**DATA EXCERPTS:**
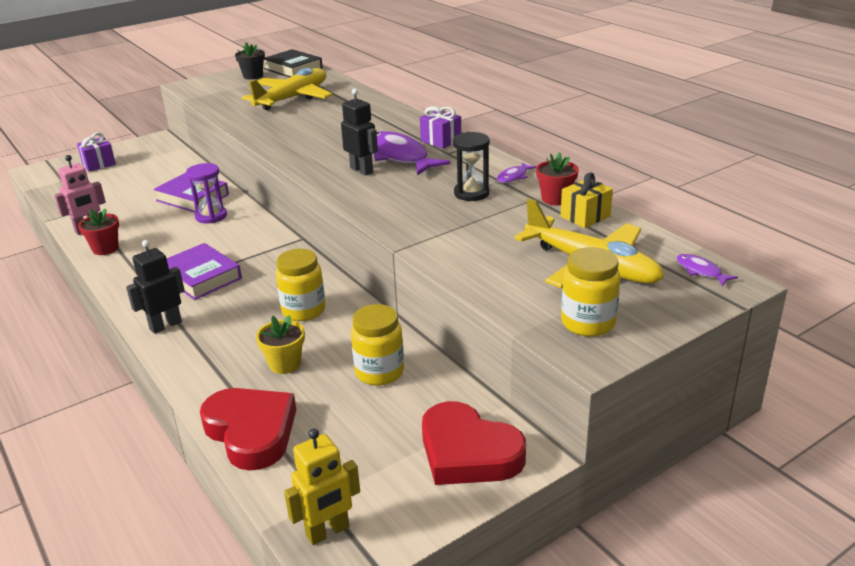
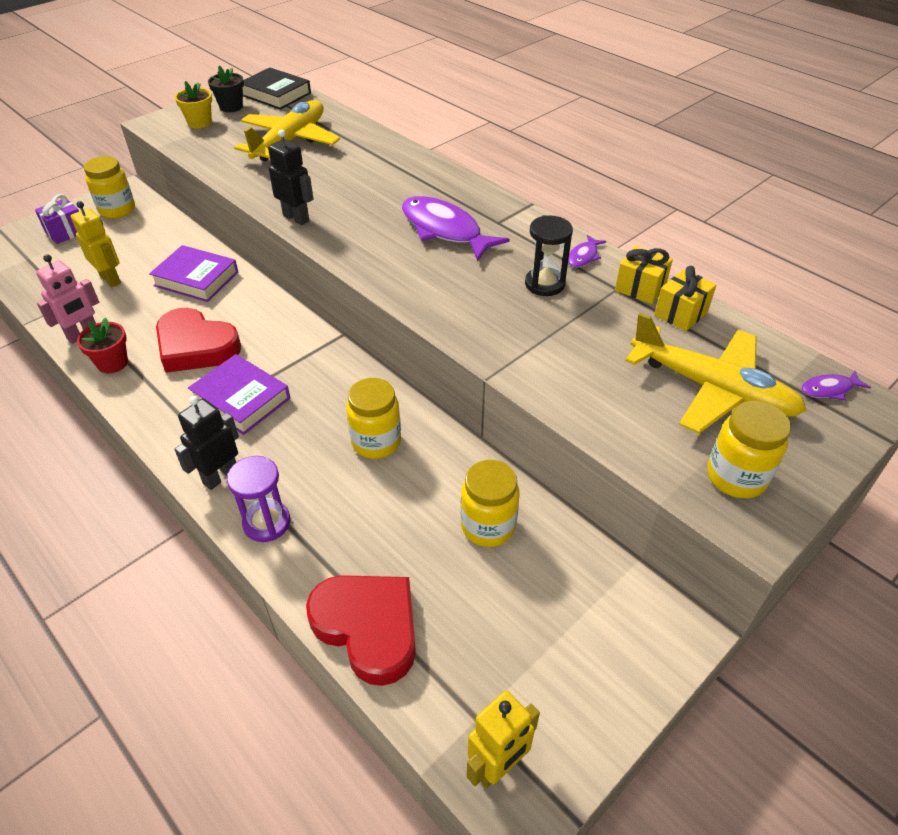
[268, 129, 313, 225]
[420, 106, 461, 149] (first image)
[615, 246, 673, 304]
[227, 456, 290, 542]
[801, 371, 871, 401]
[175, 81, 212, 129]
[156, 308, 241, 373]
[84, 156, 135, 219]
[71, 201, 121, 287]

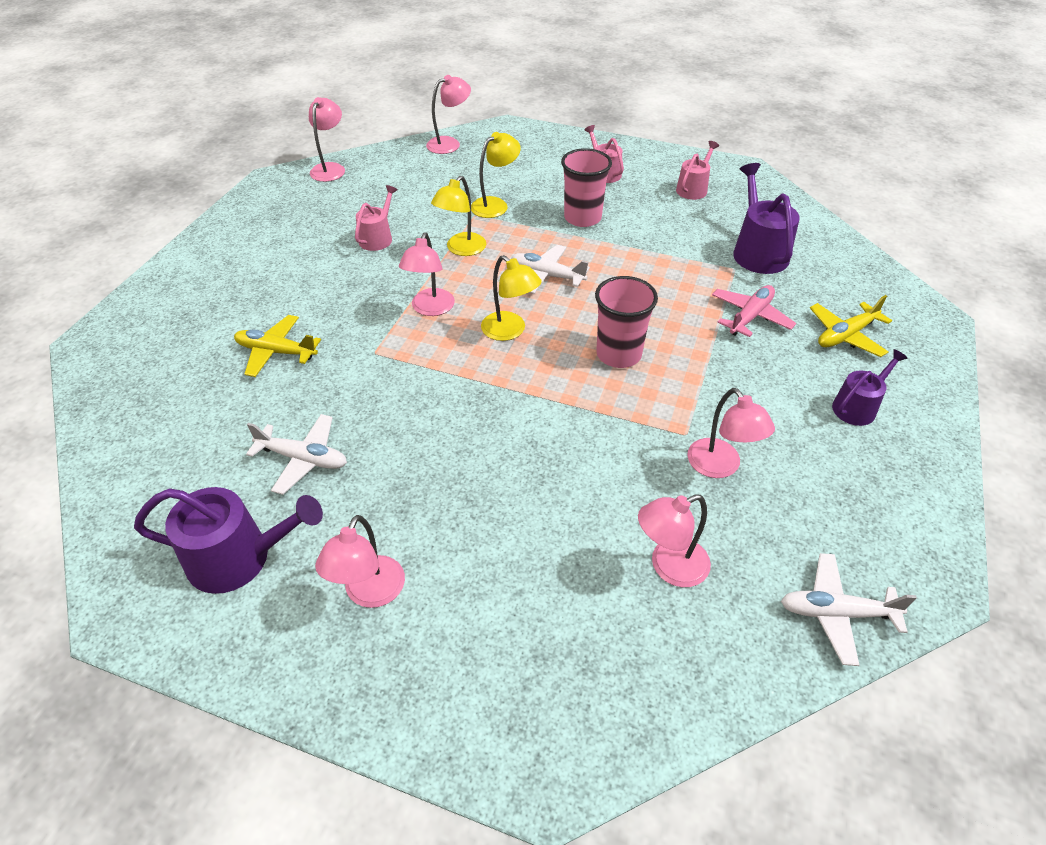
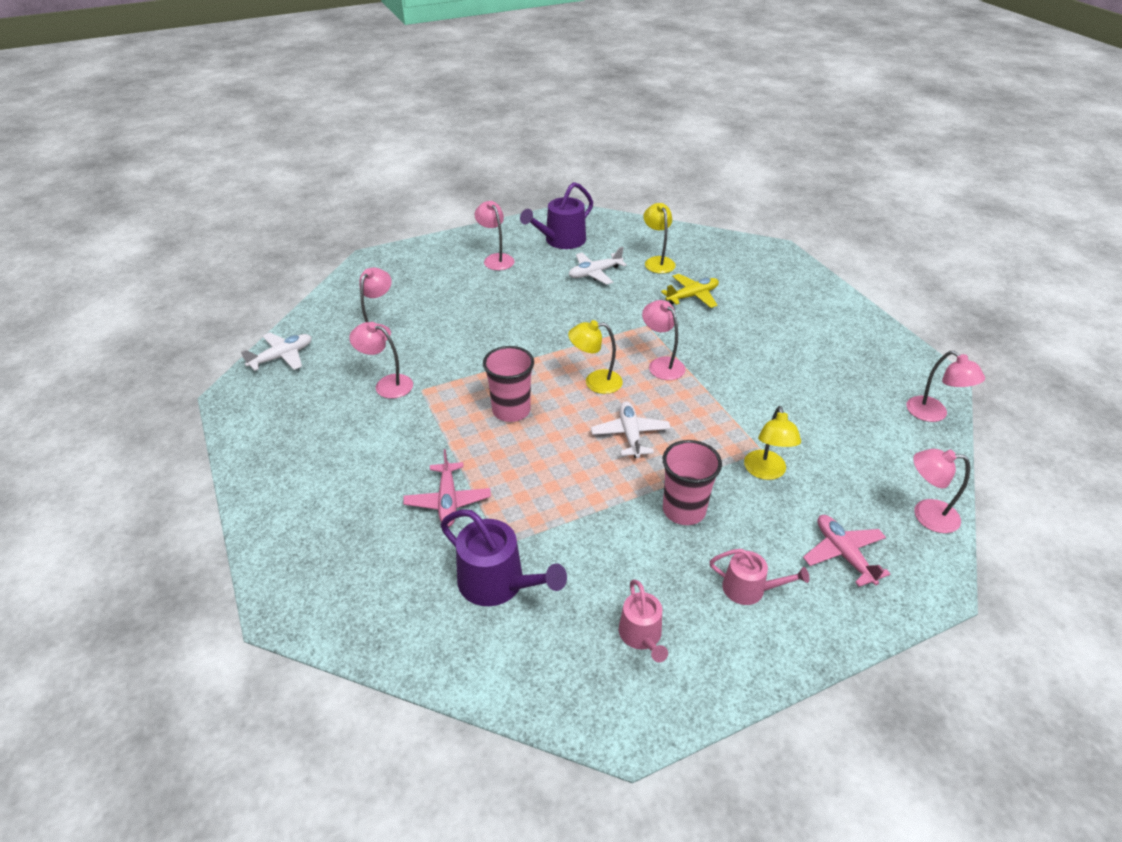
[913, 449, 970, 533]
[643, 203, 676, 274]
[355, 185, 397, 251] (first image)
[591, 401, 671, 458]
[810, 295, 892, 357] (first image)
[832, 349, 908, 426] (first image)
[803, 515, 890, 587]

**AIM OF THE TASK:**
Everything in the records should be repeated exactly except the images.

**RESULT OF THE TASK:**
[268, 129, 313, 225]
[420, 106, 461, 149] (first image)
[615, 246, 673, 304]
[227, 456, 290, 542]
[801, 371, 871, 401]
[175, 81, 212, 129]
[156, 308, 241, 373]
[84, 156, 135, 219]
[71, 201, 121, 287]

[913, 449, 970, 533]
[643, 203, 676, 274]
[355, 185, 397, 251] (first image)
[591, 401, 671, 458]
[810, 295, 892, 357] (first image)
[832, 349, 908, 426] (first image)
[803, 515, 890, 587]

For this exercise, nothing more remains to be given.